:: What you are asked to do ::
Render the entries below as a Markdown table with two columns, No. and Text. Put each non-blank line in its own row, with the row number under No. and the line under Text.

:: Data extract ::
—————

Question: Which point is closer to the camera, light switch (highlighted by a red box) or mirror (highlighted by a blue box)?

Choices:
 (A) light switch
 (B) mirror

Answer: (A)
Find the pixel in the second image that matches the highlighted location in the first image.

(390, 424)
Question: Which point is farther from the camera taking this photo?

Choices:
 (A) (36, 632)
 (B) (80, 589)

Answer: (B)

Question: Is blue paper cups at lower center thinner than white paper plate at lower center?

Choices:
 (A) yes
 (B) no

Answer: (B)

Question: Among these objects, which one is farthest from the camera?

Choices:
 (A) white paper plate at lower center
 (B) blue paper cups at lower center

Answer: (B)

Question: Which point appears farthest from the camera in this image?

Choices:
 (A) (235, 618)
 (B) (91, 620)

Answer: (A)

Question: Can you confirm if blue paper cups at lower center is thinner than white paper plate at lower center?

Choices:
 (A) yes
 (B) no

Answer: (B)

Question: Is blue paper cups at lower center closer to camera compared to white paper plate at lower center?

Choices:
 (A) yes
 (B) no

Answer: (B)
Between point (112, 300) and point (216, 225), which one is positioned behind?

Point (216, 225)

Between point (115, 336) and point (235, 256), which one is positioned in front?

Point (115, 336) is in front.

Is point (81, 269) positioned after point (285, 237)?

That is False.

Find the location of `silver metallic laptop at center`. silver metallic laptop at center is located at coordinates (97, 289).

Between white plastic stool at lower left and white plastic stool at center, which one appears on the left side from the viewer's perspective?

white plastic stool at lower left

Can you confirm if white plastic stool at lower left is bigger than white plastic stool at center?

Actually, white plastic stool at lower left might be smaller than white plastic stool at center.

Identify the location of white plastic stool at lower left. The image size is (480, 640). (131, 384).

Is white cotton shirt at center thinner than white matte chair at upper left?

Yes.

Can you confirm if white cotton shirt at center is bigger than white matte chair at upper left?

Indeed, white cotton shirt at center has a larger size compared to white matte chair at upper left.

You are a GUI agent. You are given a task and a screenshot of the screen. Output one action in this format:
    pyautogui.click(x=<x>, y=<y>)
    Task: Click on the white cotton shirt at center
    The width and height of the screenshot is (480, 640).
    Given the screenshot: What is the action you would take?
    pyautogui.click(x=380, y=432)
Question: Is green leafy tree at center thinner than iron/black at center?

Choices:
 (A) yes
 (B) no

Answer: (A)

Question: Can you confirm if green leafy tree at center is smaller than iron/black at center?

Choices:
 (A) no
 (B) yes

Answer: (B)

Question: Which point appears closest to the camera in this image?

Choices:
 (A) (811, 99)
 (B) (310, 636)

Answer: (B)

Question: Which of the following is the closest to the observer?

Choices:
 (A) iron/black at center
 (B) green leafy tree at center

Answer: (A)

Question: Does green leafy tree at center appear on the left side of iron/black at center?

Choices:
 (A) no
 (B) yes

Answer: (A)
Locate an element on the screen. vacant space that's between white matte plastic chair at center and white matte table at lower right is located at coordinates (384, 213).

—————

:: Correct result ::
| No. | Text |
|---|---|
| 1 | Question: Which point is closer to the camera, light switch (highlighted by a red box) or mirror (highlighted by a blue box)? |
| 2 | Choices: |
| 3 |  (A) light switch |
| 4 |  (B) mirror |
| 5 | Answer: (A) |
| 6 | Find the pixel in the second image that matches the highlighted location in the first image. |
| 7 | (390, 424) |
| 8 | Question: Which point is farther from the camera taking this photo? |
| 9 | Choices: |
| 10 |  (A) (36, 632) |
| 11 |  (B) (80, 589) |
| 12 | Answer: (B) |
| 13 | Question: Is blue paper cups at lower center thinner than white paper plate at lower center? |
| 14 | Choices: |
| 15 |  (A) yes |
| 16 |  (B) no |
| 17 | Answer: (B) |
| 18 | Question: Among these objects, which one is farthest from the camera? |
| 19 | Choices: |
| 20 |  (A) white paper plate at lower center |
| 21 |  (B) blue paper cups at lower center |
| 22 | Answer: (B) |
| 23 | Question: Which point appears farthest from the camera in this image? |
| 24 | Choices: |
| 25 |  (A) (235, 618) |
| 26 |  (B) (91, 620) |
| 27 | Answer: (A) |
| 28 | Question: Can you confirm if blue paper cups at lower center is thinner than white paper plate at lower center? |
| 29 | Choices: |
| 30 |  (A) yes |
| 31 |  (B) no |
| 32 | Answer: (B) |
| 33 | Question: Is blue paper cups at lower center closer to camera compared to white paper plate at lower center? |
| 34 | Choices: |
| 35 |  (A) yes |
| 36 |  (B) no |
| 37 | Answer: (B) |
| 38 | Between point (112, 300) and point (216, 225), which one is positioned behind? |
| 39 | Point (216, 225) |
| 40 | Between point (115, 336) and point (235, 256), which one is positioned in front? |
| 41 | Point (115, 336) is in front. |
| 42 | Is point (81, 269) positioned after point (285, 237)? |
| 43 | That is False. |
| 44 | Find the location of `silver metallic laptop at center`. silver metallic laptop at center is located at coordinates (97, 289). |
| 45 | Between white plastic stool at lower left and white plastic stool at center, which one appears on the left side from the viewer's perspective? |
| 46 | white plastic stool at lower left |
| 47 | Can you confirm if white plastic stool at lower left is bigger than white plastic stool at center? |
| 48 | Actually, white plastic stool at lower left might be smaller than white plastic stool at center. |
| 49 | Identify the location of white plastic stool at lower left. The image size is (480, 640). (131, 384). |
| 50 | Is white cotton shirt at center thinner than white matte chair at upper left? |
| 51 | Yes. |
| 52 | Can you confirm if white cotton shirt at center is bigger than white matte chair at upper left? |
| 53 | Indeed, white cotton shirt at center has a larger size compared to white matte chair at upper left. |
| 54 | You are a GUI agent. You are given a task and a screenshot of the screen. Output one action in this format: |
| 55 |     pyautogui.click(x=<x>, y=<y>) |
| 56 |     Task: Click on the white cotton shirt at center |
| 57 |     The width and height of the screenshot is (480, 640). |
| 58 |     Given the screenshot: What is the action you would take? |
| 59 |     pyautogui.click(x=380, y=432) |
| 60 | Question: Is green leafy tree at center thinner than iron/black at center? |
| 61 | Choices: |
| 62 |  (A) yes |
| 63 |  (B) no |
| 64 | Answer: (A) |
| 65 | Question: Can you confirm if green leafy tree at center is smaller than iron/black at center? |
| 66 | Choices: |
| 67 |  (A) no |
| 68 |  (B) yes |
| 69 | Answer: (B) |
| 70 | Question: Which point appears closest to the camera in this image? |
| 71 | Choices: |
| 72 |  (A) (811, 99) |
| 73 |  (B) (310, 636) |
| 74 | Answer: (B) |
| 75 | Question: Which of the following is the closest to the observer? |
| 76 | Choices: |
| 77 |  (A) iron/black at center |
| 78 |  (B) green leafy tree at center |
| 79 | Answer: (A) |
| 80 | Question: Does green leafy tree at center appear on the left side of iron/black at center? |
| 81 | Choices: |
| 82 |  (A) no |
| 83 |  (B) yes |
| 84 | Answer: (A) |
| 85 | Locate an element on the screen. vacant space that's between white matte plastic chair at center and white matte table at lower right is located at coordinates (384, 213). |